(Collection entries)
•••••
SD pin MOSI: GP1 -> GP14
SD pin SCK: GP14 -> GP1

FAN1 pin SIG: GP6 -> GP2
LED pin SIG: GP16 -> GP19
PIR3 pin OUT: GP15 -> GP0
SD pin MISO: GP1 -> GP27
•••••
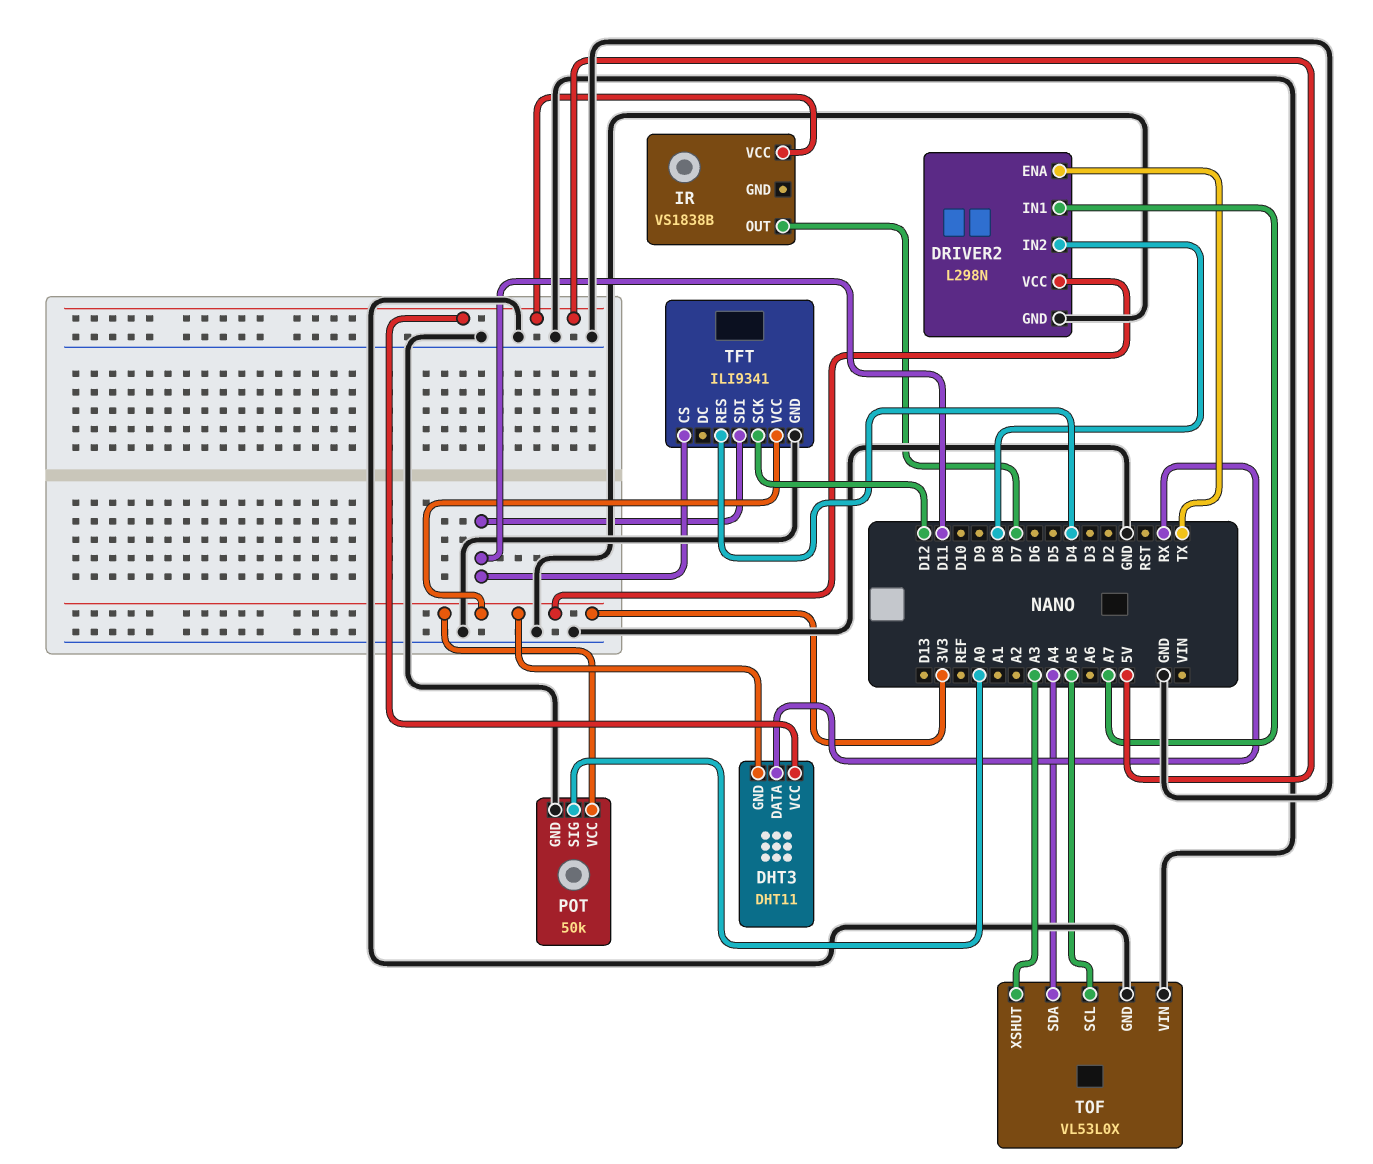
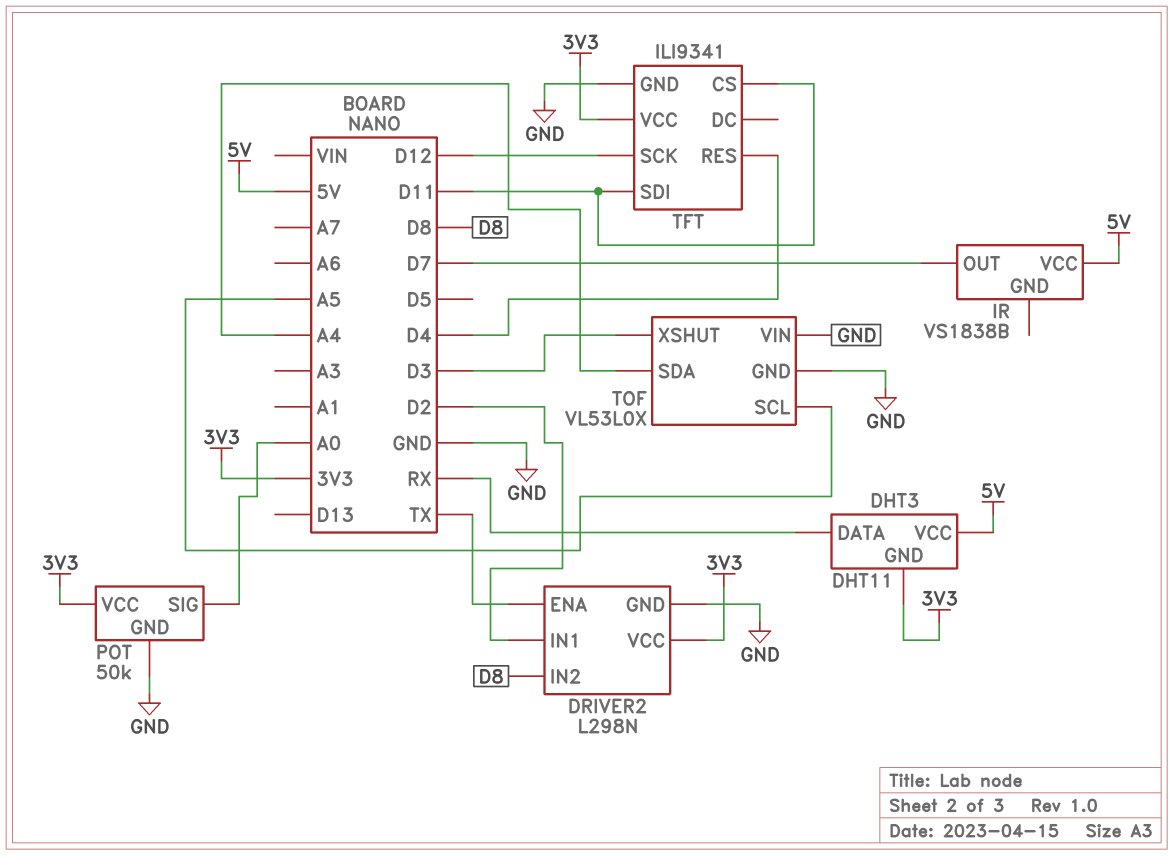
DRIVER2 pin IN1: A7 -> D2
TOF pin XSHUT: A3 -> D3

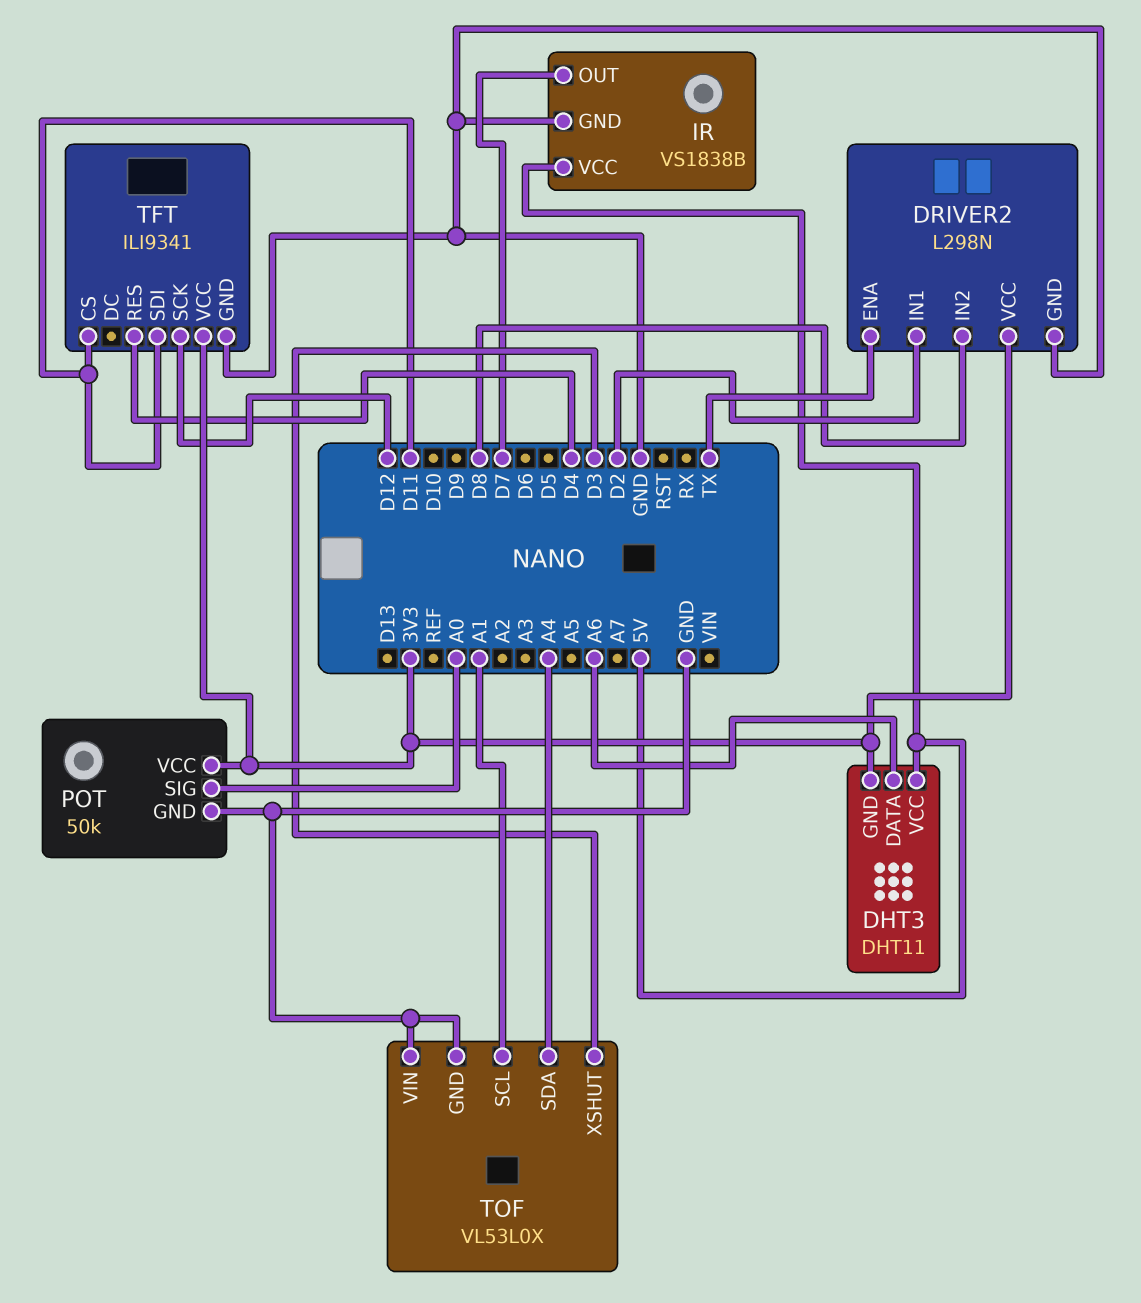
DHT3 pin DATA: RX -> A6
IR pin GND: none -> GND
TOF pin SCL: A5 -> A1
•••••
* _Work to complete_:
Look above for the line containing "FAN1 pin SIG: GP6 -> GP2". Output from there through the line containing "SD pin MISO: GP1 -> GP27", exactly and inclusively.

* _Response box_:
FAN1 pin SIG: GP6 -> GP2
LED pin SIG: GP16 -> GP19
PIR3 pin OUT: GP15 -> GP0
SD pin MISO: GP1 -> GP27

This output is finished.